The string "OPTO" may appear in lines of the entries below. Report how many lines hold it, with only the number.

Records for this exercise:
------------------------------------------------

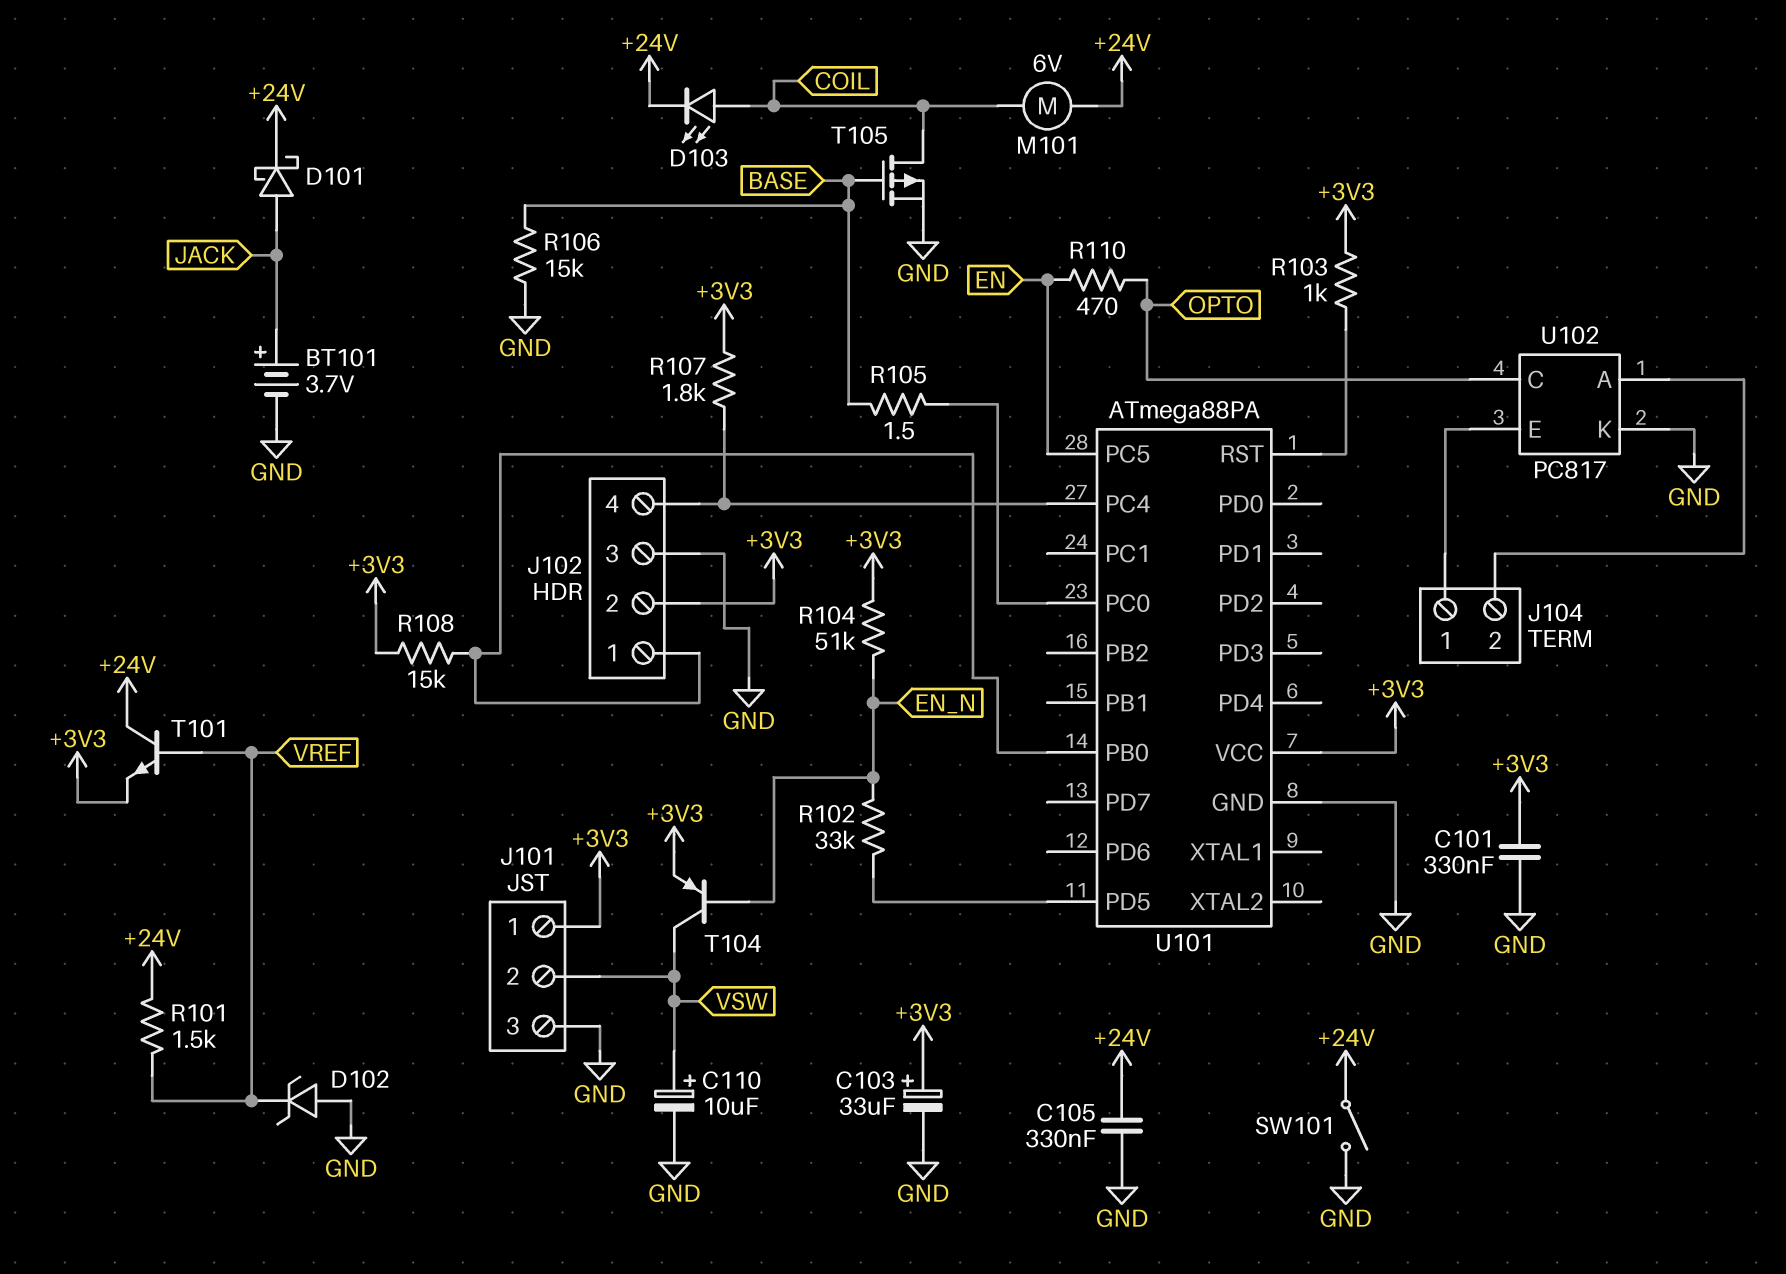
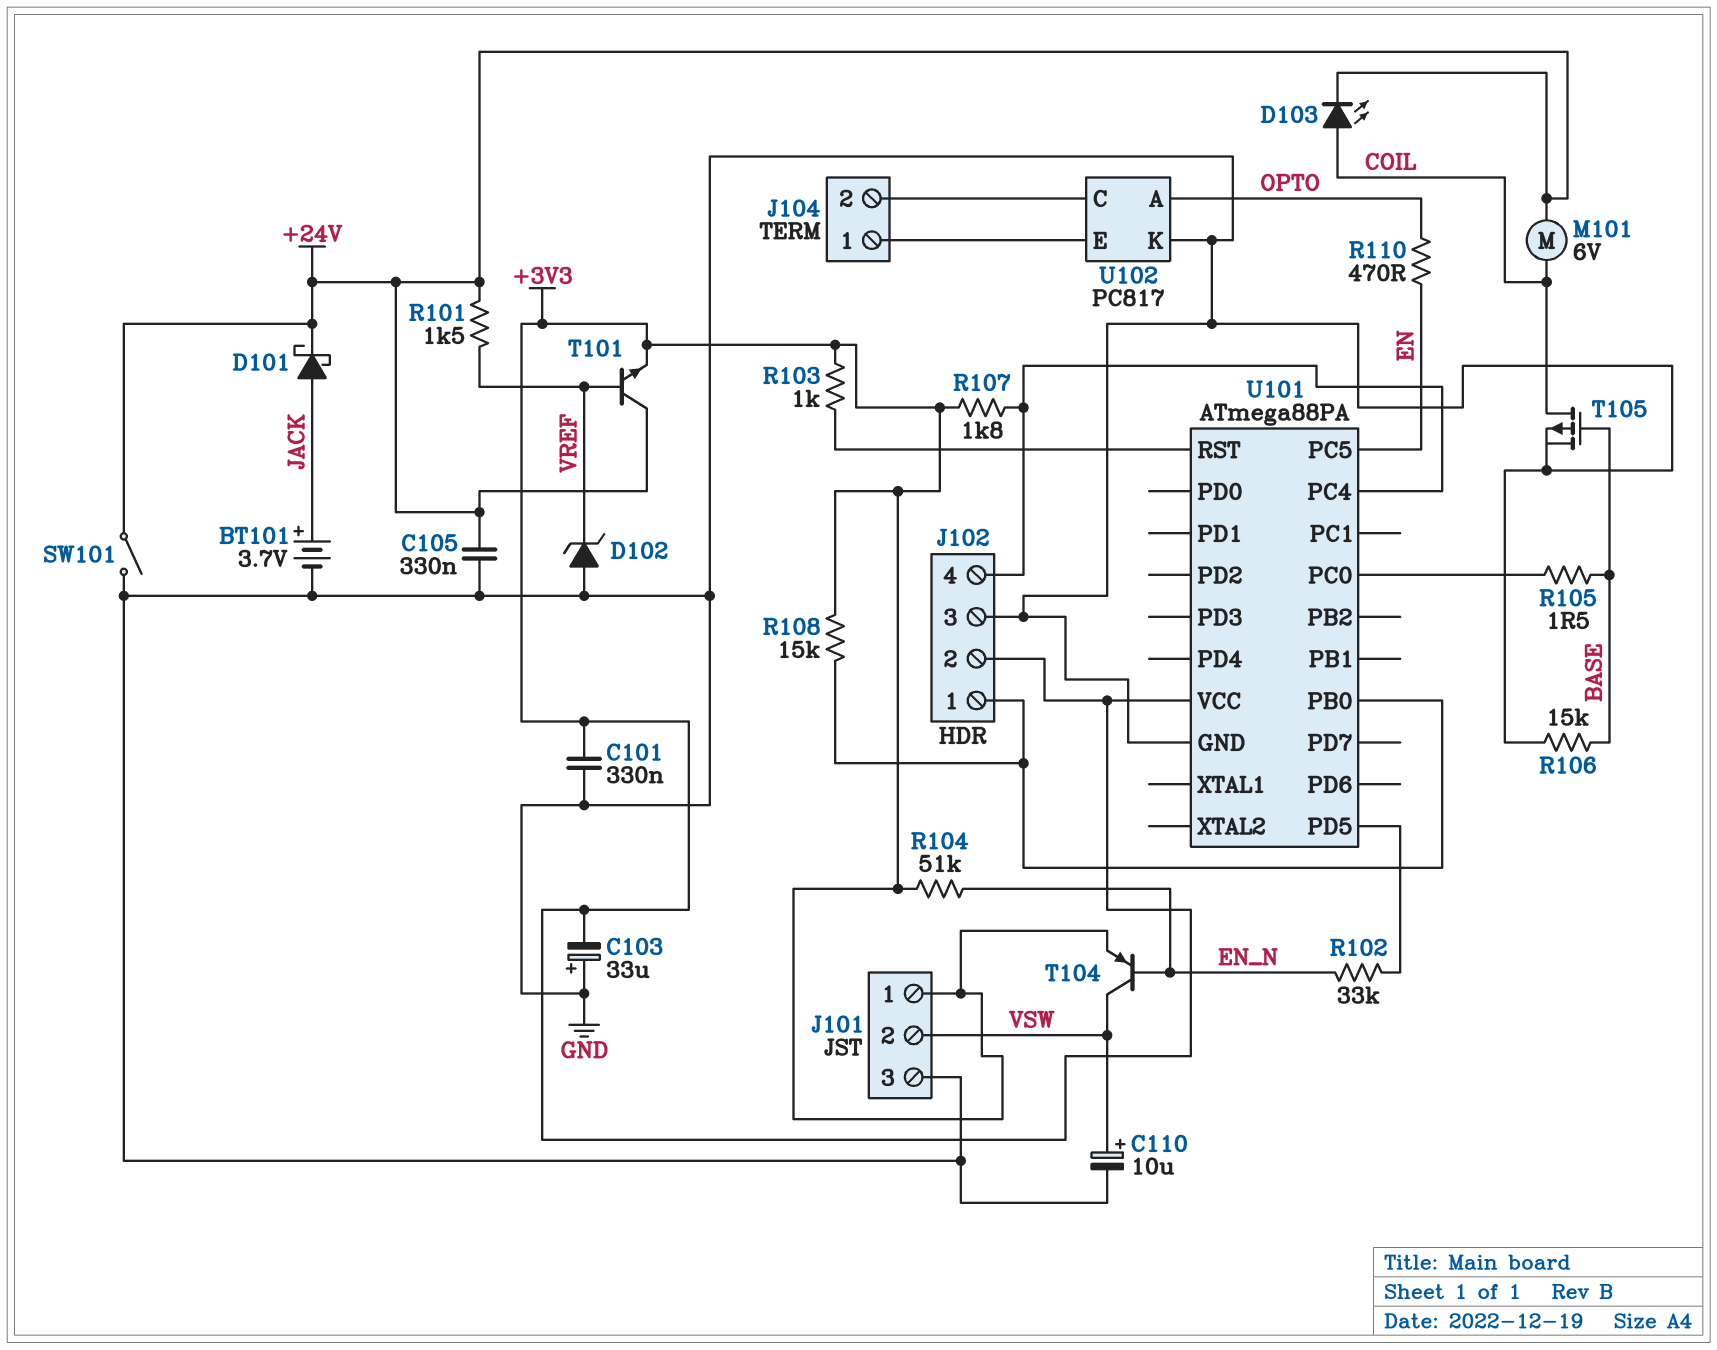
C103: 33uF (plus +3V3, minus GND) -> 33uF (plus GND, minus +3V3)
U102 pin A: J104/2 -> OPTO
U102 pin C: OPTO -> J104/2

------------------------------------------------

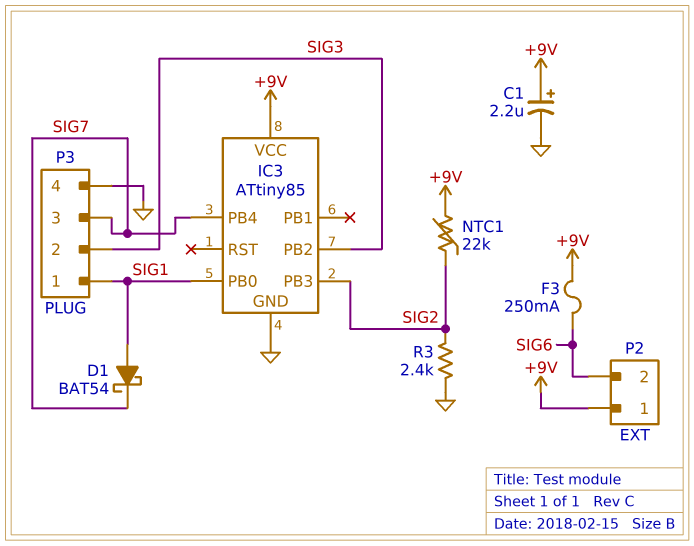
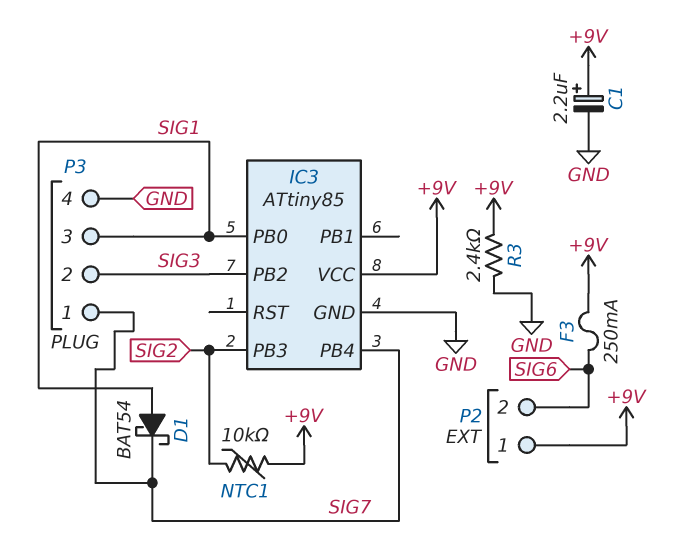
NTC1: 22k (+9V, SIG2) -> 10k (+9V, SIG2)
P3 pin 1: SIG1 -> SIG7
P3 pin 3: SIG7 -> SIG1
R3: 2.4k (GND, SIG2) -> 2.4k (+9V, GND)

------------------------------------------------

Exercise result: 2